----- Stored records

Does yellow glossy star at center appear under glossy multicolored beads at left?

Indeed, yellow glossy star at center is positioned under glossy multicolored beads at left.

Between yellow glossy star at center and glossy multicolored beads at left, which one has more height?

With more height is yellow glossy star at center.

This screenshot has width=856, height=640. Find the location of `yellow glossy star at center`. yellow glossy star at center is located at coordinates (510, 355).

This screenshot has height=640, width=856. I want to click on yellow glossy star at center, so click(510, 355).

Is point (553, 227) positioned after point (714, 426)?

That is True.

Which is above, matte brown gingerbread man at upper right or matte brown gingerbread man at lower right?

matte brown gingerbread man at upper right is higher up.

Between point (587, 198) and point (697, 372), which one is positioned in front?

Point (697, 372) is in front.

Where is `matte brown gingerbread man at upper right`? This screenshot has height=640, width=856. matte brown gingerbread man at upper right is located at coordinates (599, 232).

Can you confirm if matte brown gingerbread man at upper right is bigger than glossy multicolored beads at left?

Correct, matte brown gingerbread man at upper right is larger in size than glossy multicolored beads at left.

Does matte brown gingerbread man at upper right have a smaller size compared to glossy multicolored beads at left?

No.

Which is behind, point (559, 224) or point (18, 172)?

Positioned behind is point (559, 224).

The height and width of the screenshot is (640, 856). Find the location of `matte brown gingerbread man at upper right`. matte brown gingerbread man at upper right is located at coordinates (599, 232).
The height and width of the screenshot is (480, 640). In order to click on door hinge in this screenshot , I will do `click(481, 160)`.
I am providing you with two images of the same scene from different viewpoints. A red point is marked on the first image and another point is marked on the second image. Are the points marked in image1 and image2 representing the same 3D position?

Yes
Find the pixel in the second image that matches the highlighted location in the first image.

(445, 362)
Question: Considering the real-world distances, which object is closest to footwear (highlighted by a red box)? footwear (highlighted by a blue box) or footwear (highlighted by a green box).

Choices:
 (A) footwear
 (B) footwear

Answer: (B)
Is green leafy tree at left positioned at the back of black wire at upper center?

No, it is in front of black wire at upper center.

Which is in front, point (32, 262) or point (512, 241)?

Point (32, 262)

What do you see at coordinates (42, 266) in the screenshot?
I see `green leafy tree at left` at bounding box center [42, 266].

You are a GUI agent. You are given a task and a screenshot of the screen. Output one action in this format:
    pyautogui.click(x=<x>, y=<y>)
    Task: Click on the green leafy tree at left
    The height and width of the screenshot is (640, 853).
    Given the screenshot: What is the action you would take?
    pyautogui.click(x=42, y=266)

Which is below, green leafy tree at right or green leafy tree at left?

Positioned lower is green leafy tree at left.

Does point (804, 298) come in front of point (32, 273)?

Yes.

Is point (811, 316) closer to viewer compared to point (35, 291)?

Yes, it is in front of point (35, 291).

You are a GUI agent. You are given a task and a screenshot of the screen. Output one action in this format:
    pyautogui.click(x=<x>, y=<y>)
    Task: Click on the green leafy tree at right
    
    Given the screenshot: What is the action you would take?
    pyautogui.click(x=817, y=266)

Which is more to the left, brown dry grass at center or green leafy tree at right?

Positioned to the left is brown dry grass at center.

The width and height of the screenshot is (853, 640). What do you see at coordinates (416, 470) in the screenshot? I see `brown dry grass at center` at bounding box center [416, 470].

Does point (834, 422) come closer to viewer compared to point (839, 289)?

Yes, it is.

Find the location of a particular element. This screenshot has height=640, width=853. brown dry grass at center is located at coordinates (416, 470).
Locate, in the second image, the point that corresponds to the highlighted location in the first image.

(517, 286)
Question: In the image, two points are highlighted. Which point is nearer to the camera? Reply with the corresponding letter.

----------

## Aim of the exercise:
Render every line of the listing above as a Markdown table with the columns Row and Line, leaving out the blank lines. Number the rows in order under Row, and put each line's text under Line.

## The answer:
| Row | Line |
|---|---|
| 1 | Does yellow glossy star at center appear under glossy multicolored beads at left? |
| 2 | Indeed, yellow glossy star at center is positioned under glossy multicolored beads at left. |
| 3 | Between yellow glossy star at center and glossy multicolored beads at left, which one has more height? |
| 4 | With more height is yellow glossy star at center. |
| 5 | This screenshot has width=856, height=640. Find the location of `yellow glossy star at center`. yellow glossy star at center is located at coordinates (510, 355). |
| 6 | This screenshot has height=640, width=856. I want to click on yellow glossy star at center, so click(510, 355). |
| 7 | Is point (553, 227) positioned after point (714, 426)? |
| 8 | That is True. |
| 9 | Which is above, matte brown gingerbread man at upper right or matte brown gingerbread man at lower right? |
| 10 | matte brown gingerbread man at upper right is higher up. |
| 11 | Between point (587, 198) and point (697, 372), which one is positioned in front? |
| 12 | Point (697, 372) is in front. |
| 13 | Where is `matte brown gingerbread man at upper right`? This screenshot has height=640, width=856. matte brown gingerbread man at upper right is located at coordinates (599, 232). |
| 14 | Can you confirm if matte brown gingerbread man at upper right is bigger than glossy multicolored beads at left? |
| 15 | Correct, matte brown gingerbread man at upper right is larger in size than glossy multicolored beads at left. |
| 16 | Does matte brown gingerbread man at upper right have a smaller size compared to glossy multicolored beads at left? |
| 17 | No. |
| 18 | Which is behind, point (559, 224) or point (18, 172)? |
| 19 | Positioned behind is point (559, 224). |
| 20 | The height and width of the screenshot is (640, 856). Find the location of `matte brown gingerbread man at upper right`. matte brown gingerbread man at upper right is located at coordinates (599, 232). |
| 21 | The height and width of the screenshot is (480, 640). In order to click on door hinge in this screenshot , I will do `click(481, 160)`. |
| 22 | I am providing you with two images of the same scene from different viewpoints. A red point is marked on the first image and another point is marked on the second image. Are the points marked in image1 and image2 representing the same 3D position? |
| 23 | Yes |
| 24 | Find the pixel in the second image that matches the highlighted location in the first image. |
| 25 | (445, 362) |
| 26 | Question: Considering the real-world distances, which object is closest to footwear (highlighted by a red box)? footwear (highlighted by a blue box) or footwear (highlighted by a green box). |
| 27 | Choices: |
| 28 |  (A) footwear |
| 29 |  (B) footwear |
| 30 | Answer: (B) |
| 31 | Is green leafy tree at left positioned at the back of black wire at upper center? |
| 32 | No, it is in front of black wire at upper center. |
| 33 | Which is in front, point (32, 262) or point (512, 241)? |
| 34 | Point (32, 262) |
| 35 | What do you see at coordinates (42, 266) in the screenshot? |
| 36 | I see `green leafy tree at left` at bounding box center [42, 266]. |
| 37 | You are a GUI agent. You are given a task and a screenshot of the screen. Output one action in this format: |
| 38 |     pyautogui.click(x=<x>, y=<y>) |
| 39 |     Task: Click on the green leafy tree at left |
| 40 |     The height and width of the screenshot is (640, 853). |
| 41 |     Given the screenshot: What is the action you would take? |
| 42 |     pyautogui.click(x=42, y=266) |
| 43 | Which is below, green leafy tree at right or green leafy tree at left? |
| 44 | Positioned lower is green leafy tree at left. |
| 45 | Does point (804, 298) come in front of point (32, 273)? |
| 46 | Yes. |
| 47 | Is point (811, 316) closer to viewer compared to point (35, 291)? |
| 48 | Yes, it is in front of point (35, 291). |
| 49 | You are a GUI agent. You are given a task and a screenshot of the screen. Output one action in this format: |
| 50 |     pyautogui.click(x=<x>, y=<y>) |
| 51 |     Task: Click on the green leafy tree at right |
| 52 |     Given the screenshot: What is the action you would take? |
| 53 |     pyautogui.click(x=817, y=266) |
| 54 | Which is more to the left, brown dry grass at center or green leafy tree at right? |
| 55 | Positioned to the left is brown dry grass at center. |
| 56 | The width and height of the screenshot is (853, 640). What do you see at coordinates (416, 470) in the screenshot? I see `brown dry grass at center` at bounding box center [416, 470]. |
| 57 | Does point (834, 422) come closer to viewer compared to point (839, 289)? |
| 58 | Yes, it is. |
| 59 | Find the location of a particular element. This screenshot has height=640, width=853. brown dry grass at center is located at coordinates (416, 470). |
| 60 | Locate, in the second image, the point that corresponds to the highlighted location in the first image. |
| 61 | (517, 286) |
| 62 | Question: In the image, two points are highlighted. Which point is nearer to the camera? Reply with the corresponding letter. |